START Materials provided
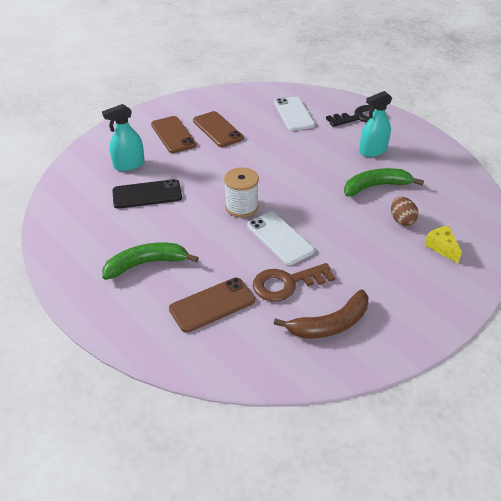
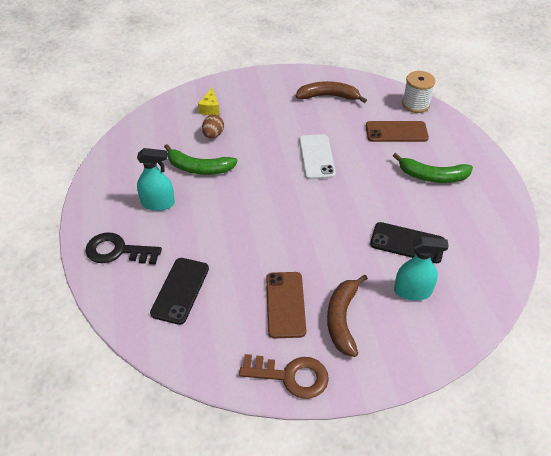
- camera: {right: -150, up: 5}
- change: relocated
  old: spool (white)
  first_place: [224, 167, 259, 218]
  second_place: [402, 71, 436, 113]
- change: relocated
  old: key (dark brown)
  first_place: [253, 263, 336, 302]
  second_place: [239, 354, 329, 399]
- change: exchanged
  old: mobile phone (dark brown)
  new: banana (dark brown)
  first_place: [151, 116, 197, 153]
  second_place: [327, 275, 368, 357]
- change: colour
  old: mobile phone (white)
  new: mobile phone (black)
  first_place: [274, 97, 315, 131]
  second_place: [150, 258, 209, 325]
END Materials provided
**Prompt**:
Would you please give the material above again, unchanged but without pictures?

**Reply**:
- camera: {right: -150, up: 5}
- change: relocated
  old: spool (white)
  first_place: [224, 167, 259, 218]
  second_place: [402, 71, 436, 113]
- change: relocated
  old: key (dark brown)
  first_place: [253, 263, 336, 302]
  second_place: [239, 354, 329, 399]
- change: exchanged
  old: mobile phone (dark brown)
  new: banana (dark brown)
  first_place: [151, 116, 197, 153]
  second_place: [327, 275, 368, 357]
- change: colour
  old: mobile phone (white)
  new: mobile phone (black)
  first_place: [274, 97, 315, 131]
  second_place: [150, 258, 209, 325]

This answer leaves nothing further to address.